Return every line of the entries that includes the word "round".

>>>

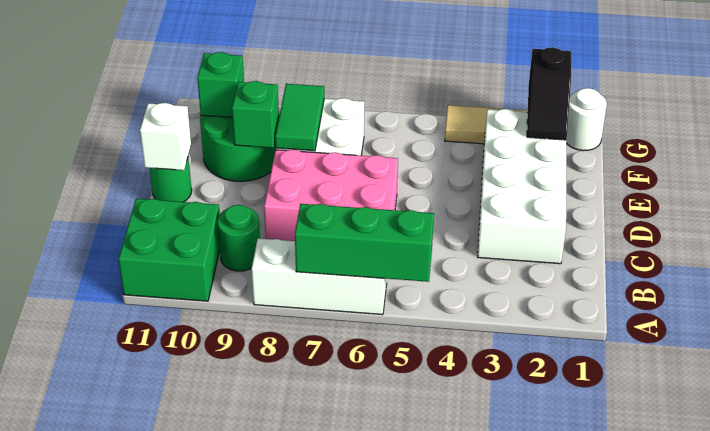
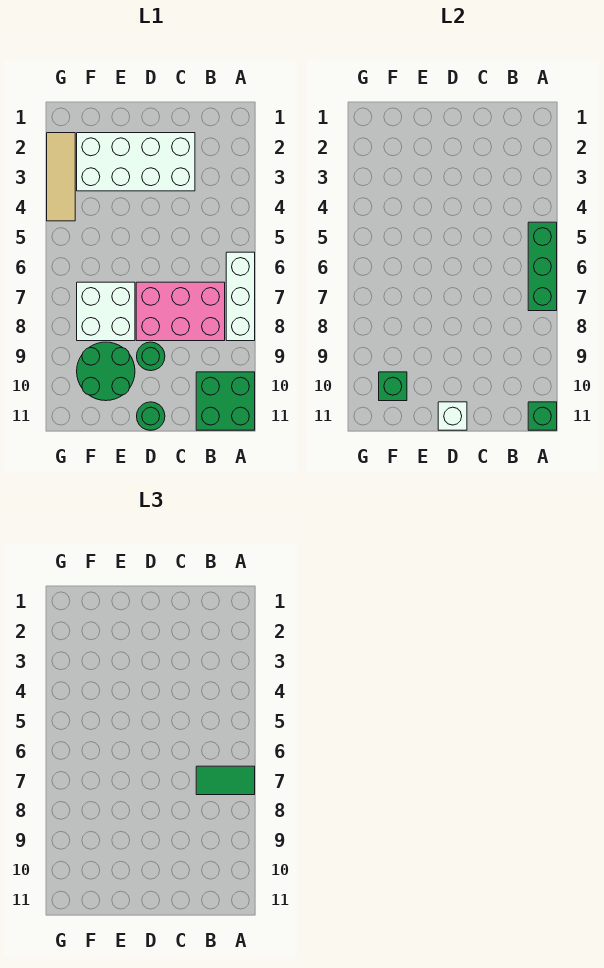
green round brick B9 level 1 -> green round brick D9 level 1
pink brick C6:D8 level 1 -> pink brick B7:D8 level 1
green tile E8:F8 level 2 -> green tile A7:B7 level 3
green brick E9 level 2 -> green brick A11 level 2
black slope F2:G2 level 2 top G -> none
white round brick G1 level 1 -> none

<<<

- [Answer below]
green round brick B9 level 1 -> green round brick D9 level 1
white round brick G1 level 1 -> none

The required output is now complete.